_Problem to work on_:
All of the data below is to be copied exactly.

======== Raw data ========

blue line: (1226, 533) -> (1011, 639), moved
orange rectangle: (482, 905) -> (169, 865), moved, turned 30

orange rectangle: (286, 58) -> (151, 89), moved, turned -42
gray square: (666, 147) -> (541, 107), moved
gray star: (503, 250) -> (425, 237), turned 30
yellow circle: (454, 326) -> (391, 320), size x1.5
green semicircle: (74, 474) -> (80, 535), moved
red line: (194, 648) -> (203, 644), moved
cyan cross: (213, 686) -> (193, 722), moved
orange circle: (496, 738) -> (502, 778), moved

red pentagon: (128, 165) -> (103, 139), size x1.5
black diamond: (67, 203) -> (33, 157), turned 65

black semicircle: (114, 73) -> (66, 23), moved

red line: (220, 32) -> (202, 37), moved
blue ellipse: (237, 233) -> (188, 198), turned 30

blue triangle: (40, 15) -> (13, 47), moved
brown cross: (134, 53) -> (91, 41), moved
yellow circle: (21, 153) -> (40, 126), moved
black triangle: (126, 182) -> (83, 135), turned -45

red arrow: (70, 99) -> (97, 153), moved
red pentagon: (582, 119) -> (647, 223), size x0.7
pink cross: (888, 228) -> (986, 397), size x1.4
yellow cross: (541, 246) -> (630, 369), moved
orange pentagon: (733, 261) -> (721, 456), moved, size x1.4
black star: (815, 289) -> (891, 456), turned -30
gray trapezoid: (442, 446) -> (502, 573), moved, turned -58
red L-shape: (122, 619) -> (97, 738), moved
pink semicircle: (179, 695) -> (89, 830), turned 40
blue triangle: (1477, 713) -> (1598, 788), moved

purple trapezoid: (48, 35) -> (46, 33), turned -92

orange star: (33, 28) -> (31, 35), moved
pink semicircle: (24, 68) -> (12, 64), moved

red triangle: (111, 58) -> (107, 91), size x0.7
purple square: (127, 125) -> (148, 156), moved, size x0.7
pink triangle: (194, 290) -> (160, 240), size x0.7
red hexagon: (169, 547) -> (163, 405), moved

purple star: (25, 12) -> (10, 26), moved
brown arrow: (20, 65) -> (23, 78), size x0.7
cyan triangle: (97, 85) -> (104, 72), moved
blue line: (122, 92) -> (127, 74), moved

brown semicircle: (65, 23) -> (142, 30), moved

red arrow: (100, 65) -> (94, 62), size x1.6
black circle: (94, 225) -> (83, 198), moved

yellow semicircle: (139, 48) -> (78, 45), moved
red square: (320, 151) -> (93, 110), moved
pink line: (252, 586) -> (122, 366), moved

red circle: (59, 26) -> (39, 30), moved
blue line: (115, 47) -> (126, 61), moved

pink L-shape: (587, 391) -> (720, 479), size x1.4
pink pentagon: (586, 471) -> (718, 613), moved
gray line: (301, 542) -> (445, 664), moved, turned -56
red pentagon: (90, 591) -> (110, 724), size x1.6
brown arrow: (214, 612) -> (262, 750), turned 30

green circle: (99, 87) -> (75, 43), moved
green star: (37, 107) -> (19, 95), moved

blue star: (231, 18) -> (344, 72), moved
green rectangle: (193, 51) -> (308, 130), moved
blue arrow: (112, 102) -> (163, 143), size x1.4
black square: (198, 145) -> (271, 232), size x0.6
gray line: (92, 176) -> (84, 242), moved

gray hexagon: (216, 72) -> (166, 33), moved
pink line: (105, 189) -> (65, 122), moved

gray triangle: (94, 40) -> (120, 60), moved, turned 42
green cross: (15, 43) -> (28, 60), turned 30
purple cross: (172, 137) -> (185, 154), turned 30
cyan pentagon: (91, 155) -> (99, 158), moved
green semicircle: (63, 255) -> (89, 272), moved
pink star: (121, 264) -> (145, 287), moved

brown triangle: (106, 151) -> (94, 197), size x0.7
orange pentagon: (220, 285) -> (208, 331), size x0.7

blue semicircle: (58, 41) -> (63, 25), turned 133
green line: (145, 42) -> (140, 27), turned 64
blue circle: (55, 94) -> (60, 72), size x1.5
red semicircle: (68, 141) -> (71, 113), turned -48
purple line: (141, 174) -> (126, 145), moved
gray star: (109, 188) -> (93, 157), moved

========

_Response to this exercise_:
blue line: (1226, 533) -> (1011, 639), moved
orange rectangle: (482, 905) -> (169, 865), moved, turned 30

orange rectangle: (286, 58) -> (151, 89), moved, turned -42
gray square: (666, 147) -> (541, 107), moved
gray star: (503, 250) -> (425, 237), turned 30
yellow circle: (454, 326) -> (391, 320), size x1.5
green semicircle: (74, 474) -> (80, 535), moved
red line: (194, 648) -> (203, 644), moved
cyan cross: (213, 686) -> (193, 722), moved
orange circle: (496, 738) -> (502, 778), moved

red pentagon: (128, 165) -> (103, 139), size x1.5
black diamond: (67, 203) -> (33, 157), turned 65

black semicircle: (114, 73) -> (66, 23), moved

red line: (220, 32) -> (202, 37), moved
blue ellipse: (237, 233) -> (188, 198), turned 30

blue triangle: (40, 15) -> (13, 47), moved
brown cross: (134, 53) -> (91, 41), moved
yellow circle: (21, 153) -> (40, 126), moved
black triangle: (126, 182) -> (83, 135), turned -45

red arrow: (70, 99) -> (97, 153), moved
red pentagon: (582, 119) -> (647, 223), size x0.7
pink cross: (888, 228) -> (986, 397), size x1.4
yellow cross: (541, 246) -> (630, 369), moved
orange pentagon: (733, 261) -> (721, 456), moved, size x1.4
black star: (815, 289) -> (891, 456), turned -30
gray trapezoid: (442, 446) -> (502, 573), moved, turned -58
red L-shape: (122, 619) -> (97, 738), moved
pink semicircle: (179, 695) -> (89, 830), turned 40
blue triangle: (1477, 713) -> (1598, 788), moved

purple trapezoid: (48, 35) -> (46, 33), turned -92

orange star: (33, 28) -> (31, 35), moved
pink semicircle: (24, 68) -> (12, 64), moved

red triangle: (111, 58) -> (107, 91), size x0.7
purple square: (127, 125) -> (148, 156), moved, size x0.7
pink triangle: (194, 290) -> (160, 240), size x0.7
red hexagon: (169, 547) -> (163, 405), moved

purple star: (25, 12) -> (10, 26), moved
brown arrow: (20, 65) -> (23, 78), size x0.7
cyan triangle: (97, 85) -> (104, 72), moved
blue line: (122, 92) -> (127, 74), moved

brown semicircle: (65, 23) -> (142, 30), moved

red arrow: (100, 65) -> (94, 62), size x1.6
black circle: (94, 225) -> (83, 198), moved

yellow semicircle: (139, 48) -> (78, 45), moved
red square: (320, 151) -> (93, 110), moved
pink line: (252, 586) -> (122, 366), moved

red circle: (59, 26) -> (39, 30), moved
blue line: (115, 47) -> (126, 61), moved

pink L-shape: (587, 391) -> (720, 479), size x1.4
pink pentagon: (586, 471) -> (718, 613), moved
gray line: (301, 542) -> (445, 664), moved, turned -56
red pentagon: (90, 591) -> (110, 724), size x1.6
brown arrow: (214, 612) -> (262, 750), turned 30

green circle: (99, 87) -> (75, 43), moved
green star: (37, 107) -> (19, 95), moved

blue star: (231, 18) -> (344, 72), moved
green rectangle: (193, 51) -> (308, 130), moved
blue arrow: (112, 102) -> (163, 143), size x1.4
black square: (198, 145) -> (271, 232), size x0.6
gray line: (92, 176) -> (84, 242), moved

gray hexagon: (216, 72) -> (166, 33), moved
pink line: (105, 189) -> (65, 122), moved

gray triangle: (94, 40) -> (120, 60), moved, turned 42
green cross: (15, 43) -> (28, 60), turned 30
purple cross: (172, 137) -> (185, 154), turned 30
cyan pentagon: (91, 155) -> (99, 158), moved
green semicircle: (63, 255) -> (89, 272), moved
pink star: (121, 264) -> (145, 287), moved

brown triangle: (106, 151) -> (94, 197), size x0.7
orange pentagon: (220, 285) -> (208, 331), size x0.7

blue semicircle: (58, 41) -> (63, 25), turned 133
green line: (145, 42) -> (140, 27), turned 64
blue circle: (55, 94) -> (60, 72), size x1.5
red semicircle: (68, 141) -> (71, 113), turned -48
purple line: (141, 174) -> (126, 145), moved
gray star: (109, 188) -> (93, 157), moved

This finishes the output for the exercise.